Items

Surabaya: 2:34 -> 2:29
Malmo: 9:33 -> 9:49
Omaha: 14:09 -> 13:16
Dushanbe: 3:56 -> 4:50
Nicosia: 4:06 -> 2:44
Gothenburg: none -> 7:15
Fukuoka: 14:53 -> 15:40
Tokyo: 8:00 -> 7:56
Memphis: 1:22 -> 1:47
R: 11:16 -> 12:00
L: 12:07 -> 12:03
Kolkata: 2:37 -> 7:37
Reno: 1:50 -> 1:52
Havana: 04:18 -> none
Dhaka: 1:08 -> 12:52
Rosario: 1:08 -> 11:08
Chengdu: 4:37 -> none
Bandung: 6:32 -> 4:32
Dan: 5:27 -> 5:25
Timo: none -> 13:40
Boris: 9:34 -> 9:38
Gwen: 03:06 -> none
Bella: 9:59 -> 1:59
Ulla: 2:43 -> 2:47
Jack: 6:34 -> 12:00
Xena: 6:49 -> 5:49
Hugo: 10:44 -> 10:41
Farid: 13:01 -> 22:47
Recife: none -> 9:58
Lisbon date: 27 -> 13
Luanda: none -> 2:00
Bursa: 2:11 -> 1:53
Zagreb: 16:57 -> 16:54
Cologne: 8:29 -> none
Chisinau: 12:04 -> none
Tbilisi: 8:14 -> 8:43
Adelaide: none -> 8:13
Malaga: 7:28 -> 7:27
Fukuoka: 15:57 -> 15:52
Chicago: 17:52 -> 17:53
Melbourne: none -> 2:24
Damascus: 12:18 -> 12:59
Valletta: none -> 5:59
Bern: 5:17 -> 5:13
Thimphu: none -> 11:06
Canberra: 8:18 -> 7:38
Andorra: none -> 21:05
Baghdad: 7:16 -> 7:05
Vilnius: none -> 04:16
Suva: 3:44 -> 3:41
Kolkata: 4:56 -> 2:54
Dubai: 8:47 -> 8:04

Task directions
Please return every line of the material above, unchanged and in the same order.

Exercise result
Surabaya: 2:34 -> 2:29
Malmo: 9:33 -> 9:49
Omaha: 14:09 -> 13:16
Dushanbe: 3:56 -> 4:50
Nicosia: 4:06 -> 2:44
Gothenburg: none -> 7:15
Fukuoka: 14:53 -> 15:40
Tokyo: 8:00 -> 7:56
Memphis: 1:22 -> 1:47
R: 11:16 -> 12:00
L: 12:07 -> 12:03
Kolkata: 2:37 -> 7:37
Reno: 1:50 -> 1:52
Havana: 04:18 -> none
Dhaka: 1:08 -> 12:52
Rosario: 1:08 -> 11:08
Chengdu: 4:37 -> none
Bandung: 6:32 -> 4:32
Dan: 5:27 -> 5:25
Timo: none -> 13:40
Boris: 9:34 -> 9:38
Gwen: 03:06 -> none
Bella: 9:59 -> 1:59
Ulla: 2:43 -> 2:47
Jack: 6:34 -> 12:00
Xena: 6:49 -> 5:49
Hugo: 10:44 -> 10:41
Farid: 13:01 -> 22:47
Recife: none -> 9:58
Lisbon date: 27 -> 13
Luanda: none -> 2:00
Bursa: 2:11 -> 1:53
Zagreb: 16:57 -> 16:54
Cologne: 8:29 -> none
Chisinau: 12:04 -> none
Tbilisi: 8:14 -> 8:43
Adelaide: none -> 8:13
Malaga: 7:28 -> 7:27
Fukuoka: 15:57 -> 15:52
Chicago: 17:52 -> 17:53
Melbourne: none -> 2:24
Damascus: 12:18 -> 12:59
Valletta: none -> 5:59
Bern: 5:17 -> 5:13
Thimphu: none -> 11:06
Canberra: 8:18 -> 7:38
Andorra: none -> 21:05
Baghdad: 7:16 -> 7:05
Vilnius: none -> 04:16
Suva: 3:44 -> 3:41
Kolkata: 4:56 -> 2:54
Dubai: 8:47 -> 8:04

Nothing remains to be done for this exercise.